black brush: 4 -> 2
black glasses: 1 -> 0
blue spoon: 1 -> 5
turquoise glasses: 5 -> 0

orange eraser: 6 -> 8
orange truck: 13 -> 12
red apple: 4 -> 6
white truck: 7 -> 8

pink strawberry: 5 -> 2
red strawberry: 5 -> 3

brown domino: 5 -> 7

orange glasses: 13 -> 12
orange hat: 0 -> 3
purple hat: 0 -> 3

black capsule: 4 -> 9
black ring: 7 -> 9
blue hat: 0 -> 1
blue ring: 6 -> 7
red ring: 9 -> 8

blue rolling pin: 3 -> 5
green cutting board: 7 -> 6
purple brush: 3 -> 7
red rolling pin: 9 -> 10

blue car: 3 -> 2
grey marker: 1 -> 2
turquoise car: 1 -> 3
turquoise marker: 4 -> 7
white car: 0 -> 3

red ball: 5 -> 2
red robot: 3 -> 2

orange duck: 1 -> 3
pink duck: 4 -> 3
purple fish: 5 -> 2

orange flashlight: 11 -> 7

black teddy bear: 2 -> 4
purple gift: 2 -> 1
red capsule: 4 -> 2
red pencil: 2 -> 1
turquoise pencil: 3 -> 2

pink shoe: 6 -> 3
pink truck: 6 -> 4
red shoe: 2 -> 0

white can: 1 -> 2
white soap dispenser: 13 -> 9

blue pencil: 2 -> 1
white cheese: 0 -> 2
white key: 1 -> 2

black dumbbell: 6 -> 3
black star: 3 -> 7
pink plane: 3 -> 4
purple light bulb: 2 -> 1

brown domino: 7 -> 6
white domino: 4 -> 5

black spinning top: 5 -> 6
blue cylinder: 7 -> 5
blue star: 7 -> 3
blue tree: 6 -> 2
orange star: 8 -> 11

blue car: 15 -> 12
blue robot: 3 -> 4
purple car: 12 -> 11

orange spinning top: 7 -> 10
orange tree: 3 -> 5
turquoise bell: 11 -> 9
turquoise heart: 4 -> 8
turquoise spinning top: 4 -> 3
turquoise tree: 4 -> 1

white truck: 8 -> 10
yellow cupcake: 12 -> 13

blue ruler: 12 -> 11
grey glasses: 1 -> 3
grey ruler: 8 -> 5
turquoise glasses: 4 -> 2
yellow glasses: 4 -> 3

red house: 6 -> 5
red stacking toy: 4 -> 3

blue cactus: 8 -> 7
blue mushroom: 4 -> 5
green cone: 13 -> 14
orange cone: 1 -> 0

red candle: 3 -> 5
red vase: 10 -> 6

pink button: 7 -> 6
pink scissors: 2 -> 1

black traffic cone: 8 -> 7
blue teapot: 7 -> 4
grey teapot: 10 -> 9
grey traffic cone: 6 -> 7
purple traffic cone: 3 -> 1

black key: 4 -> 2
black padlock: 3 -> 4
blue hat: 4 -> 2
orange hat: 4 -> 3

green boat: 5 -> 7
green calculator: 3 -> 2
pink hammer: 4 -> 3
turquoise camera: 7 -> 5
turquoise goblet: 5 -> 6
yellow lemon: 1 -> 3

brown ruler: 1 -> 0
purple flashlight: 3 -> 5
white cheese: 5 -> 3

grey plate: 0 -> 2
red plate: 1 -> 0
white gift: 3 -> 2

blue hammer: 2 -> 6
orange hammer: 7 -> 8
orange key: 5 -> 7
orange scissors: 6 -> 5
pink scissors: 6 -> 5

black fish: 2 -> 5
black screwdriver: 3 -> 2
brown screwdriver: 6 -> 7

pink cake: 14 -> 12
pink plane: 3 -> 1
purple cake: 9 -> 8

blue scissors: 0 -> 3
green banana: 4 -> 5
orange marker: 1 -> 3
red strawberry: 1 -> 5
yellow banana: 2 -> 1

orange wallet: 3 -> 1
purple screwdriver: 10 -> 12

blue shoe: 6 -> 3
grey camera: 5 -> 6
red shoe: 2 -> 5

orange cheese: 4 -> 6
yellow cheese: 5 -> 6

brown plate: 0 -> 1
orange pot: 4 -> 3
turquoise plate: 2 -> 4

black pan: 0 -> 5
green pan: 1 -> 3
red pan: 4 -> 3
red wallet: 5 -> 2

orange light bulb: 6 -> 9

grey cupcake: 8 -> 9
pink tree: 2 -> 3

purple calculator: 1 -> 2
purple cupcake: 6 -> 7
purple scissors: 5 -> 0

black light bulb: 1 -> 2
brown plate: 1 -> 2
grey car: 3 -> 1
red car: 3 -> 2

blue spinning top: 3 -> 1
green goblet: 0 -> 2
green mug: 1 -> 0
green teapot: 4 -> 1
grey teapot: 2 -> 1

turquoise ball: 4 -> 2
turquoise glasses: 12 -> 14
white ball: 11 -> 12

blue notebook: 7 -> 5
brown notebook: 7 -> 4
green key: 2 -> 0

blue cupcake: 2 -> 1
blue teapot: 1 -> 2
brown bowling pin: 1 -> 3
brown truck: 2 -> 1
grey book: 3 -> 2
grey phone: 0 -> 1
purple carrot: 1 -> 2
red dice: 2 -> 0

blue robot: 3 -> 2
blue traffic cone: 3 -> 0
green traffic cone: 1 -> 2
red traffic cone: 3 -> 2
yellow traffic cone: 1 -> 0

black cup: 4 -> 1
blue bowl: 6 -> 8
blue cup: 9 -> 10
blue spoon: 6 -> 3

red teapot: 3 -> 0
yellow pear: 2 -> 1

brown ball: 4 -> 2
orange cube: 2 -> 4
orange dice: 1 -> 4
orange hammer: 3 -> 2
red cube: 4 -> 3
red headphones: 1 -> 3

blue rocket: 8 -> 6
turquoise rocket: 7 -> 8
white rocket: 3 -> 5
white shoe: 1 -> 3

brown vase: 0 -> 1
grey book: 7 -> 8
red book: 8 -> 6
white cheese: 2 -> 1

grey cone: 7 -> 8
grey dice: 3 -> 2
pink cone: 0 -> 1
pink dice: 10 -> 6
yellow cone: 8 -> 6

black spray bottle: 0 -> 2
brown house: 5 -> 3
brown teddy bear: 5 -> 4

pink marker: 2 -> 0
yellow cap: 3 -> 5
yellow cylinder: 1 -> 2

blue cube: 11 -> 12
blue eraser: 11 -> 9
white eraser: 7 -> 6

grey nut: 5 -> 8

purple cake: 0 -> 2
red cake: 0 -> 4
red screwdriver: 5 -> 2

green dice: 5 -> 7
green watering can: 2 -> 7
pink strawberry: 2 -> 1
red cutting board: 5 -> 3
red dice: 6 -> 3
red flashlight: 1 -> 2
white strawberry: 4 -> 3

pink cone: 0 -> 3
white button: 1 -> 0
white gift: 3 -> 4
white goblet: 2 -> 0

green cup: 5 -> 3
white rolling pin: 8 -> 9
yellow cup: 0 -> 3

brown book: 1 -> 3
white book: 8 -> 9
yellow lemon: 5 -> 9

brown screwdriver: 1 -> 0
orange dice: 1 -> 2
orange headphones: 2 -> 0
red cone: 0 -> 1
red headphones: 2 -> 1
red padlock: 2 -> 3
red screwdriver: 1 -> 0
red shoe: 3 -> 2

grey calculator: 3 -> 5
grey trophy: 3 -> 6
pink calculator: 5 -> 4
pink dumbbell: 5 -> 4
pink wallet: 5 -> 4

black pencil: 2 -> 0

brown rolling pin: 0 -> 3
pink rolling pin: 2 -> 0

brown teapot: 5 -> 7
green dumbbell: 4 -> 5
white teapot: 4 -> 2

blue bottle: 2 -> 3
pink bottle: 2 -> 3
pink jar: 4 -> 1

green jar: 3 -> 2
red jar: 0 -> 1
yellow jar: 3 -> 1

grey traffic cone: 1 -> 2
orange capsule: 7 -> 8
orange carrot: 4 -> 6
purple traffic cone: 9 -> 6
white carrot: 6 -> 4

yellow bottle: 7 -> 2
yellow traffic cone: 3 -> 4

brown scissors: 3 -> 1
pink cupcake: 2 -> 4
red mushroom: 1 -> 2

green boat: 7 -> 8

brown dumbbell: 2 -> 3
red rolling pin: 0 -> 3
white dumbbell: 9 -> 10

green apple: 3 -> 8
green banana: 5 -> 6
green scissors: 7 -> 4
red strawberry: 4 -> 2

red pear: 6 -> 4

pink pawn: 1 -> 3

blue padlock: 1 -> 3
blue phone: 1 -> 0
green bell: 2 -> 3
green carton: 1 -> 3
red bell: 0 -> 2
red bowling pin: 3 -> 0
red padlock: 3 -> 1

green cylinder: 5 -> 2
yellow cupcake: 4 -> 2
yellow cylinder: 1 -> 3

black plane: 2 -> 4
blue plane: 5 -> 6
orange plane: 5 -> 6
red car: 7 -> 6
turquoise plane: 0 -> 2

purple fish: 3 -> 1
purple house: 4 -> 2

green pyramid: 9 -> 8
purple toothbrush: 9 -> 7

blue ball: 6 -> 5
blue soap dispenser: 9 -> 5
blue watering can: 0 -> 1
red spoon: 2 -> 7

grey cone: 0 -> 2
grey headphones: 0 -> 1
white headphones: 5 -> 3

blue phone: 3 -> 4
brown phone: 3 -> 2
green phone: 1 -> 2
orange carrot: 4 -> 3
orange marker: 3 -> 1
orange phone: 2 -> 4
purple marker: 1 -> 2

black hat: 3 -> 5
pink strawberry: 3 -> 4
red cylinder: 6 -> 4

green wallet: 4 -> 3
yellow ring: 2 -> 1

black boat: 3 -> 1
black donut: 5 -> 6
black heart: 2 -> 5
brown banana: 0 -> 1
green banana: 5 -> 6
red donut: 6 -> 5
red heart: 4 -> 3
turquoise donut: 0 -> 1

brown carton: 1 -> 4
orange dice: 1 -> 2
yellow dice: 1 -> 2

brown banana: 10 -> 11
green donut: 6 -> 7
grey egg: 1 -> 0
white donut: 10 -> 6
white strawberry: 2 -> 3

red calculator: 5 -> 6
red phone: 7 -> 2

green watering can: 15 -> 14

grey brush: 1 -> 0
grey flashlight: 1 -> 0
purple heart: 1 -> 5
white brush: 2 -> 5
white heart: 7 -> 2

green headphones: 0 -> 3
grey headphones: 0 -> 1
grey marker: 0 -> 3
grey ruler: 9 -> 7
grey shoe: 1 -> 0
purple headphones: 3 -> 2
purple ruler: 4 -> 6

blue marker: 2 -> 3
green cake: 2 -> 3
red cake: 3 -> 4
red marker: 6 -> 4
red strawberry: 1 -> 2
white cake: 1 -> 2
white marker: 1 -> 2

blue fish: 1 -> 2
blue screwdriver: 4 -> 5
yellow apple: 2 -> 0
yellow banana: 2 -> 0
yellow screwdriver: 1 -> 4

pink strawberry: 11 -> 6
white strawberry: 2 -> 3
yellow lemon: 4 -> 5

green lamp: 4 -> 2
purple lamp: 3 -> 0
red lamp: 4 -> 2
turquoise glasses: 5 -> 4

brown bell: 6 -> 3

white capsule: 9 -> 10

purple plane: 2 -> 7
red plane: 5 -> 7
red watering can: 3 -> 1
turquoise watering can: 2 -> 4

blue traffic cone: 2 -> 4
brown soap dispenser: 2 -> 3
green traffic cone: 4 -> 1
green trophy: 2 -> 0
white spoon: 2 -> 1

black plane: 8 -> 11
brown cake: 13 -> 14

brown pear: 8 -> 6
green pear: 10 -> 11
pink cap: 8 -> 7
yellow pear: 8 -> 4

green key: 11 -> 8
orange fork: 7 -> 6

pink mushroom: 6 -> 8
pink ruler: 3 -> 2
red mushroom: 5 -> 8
────────
◆ **ABOUT THIS EXERCISE**
Precisely the lines between those holding "brown banana: 0 -> 1" and "pink mushroom: 6 -> 8", inclusive, are to be reproduced from the listing above, with nothing added.

◆ **EXERCISE ANSWER**
brown banana: 0 -> 1
green banana: 5 -> 6
red donut: 6 -> 5
red heart: 4 -> 3
turquoise donut: 0 -> 1

brown carton: 1 -> 4
orange dice: 1 -> 2
yellow dice: 1 -> 2

brown banana: 10 -> 11
green donut: 6 -> 7
grey egg: 1 -> 0
white donut: 10 -> 6
white strawberry: 2 -> 3

red calculator: 5 -> 6
red phone: 7 -> 2

green watering can: 15 -> 14

grey brush: 1 -> 0
grey flashlight: 1 -> 0
purple heart: 1 -> 5
white brush: 2 -> 5
white heart: 7 -> 2

green headphones: 0 -> 3
grey headphones: 0 -> 1
grey marker: 0 -> 3
grey ruler: 9 -> 7
grey shoe: 1 -> 0
purple headphones: 3 -> 2
purple ruler: 4 -> 6

blue marker: 2 -> 3
green cake: 2 -> 3
red cake: 3 -> 4
red marker: 6 -> 4
red strawberry: 1 -> 2
white cake: 1 -> 2
white marker: 1 -> 2

blue fish: 1 -> 2
blue screwdriver: 4 -> 5
yellow apple: 2 -> 0
yellow banana: 2 -> 0
yellow screwdriver: 1 -> 4

pink strawberry: 11 -> 6
white strawberry: 2 -> 3
yellow lemon: 4 -> 5

green lamp: 4 -> 2
purple lamp: 3 -> 0
red lamp: 4 -> 2
turquoise glasses: 5 -> 4

brown bell: 6 -> 3

white capsule: 9 -> 10

purple plane: 2 -> 7
red plane: 5 -> 7
red watering can: 3 -> 1
turquoise watering can: 2 -> 4

blue traffic cone: 2 -> 4
brown soap dispenser: 2 -> 3
green traffic cone: 4 -> 1
green trophy: 2 -> 0
white spoon: 2 -> 1

black plane: 8 -> 11
brown cake: 13 -> 14

brown pear: 8 -> 6
green pear: 10 -> 11
pink cap: 8 -> 7
yellow pear: 8 -> 4

green key: 11 -> 8
orange fork: 7 -> 6

pink mushroom: 6 -> 8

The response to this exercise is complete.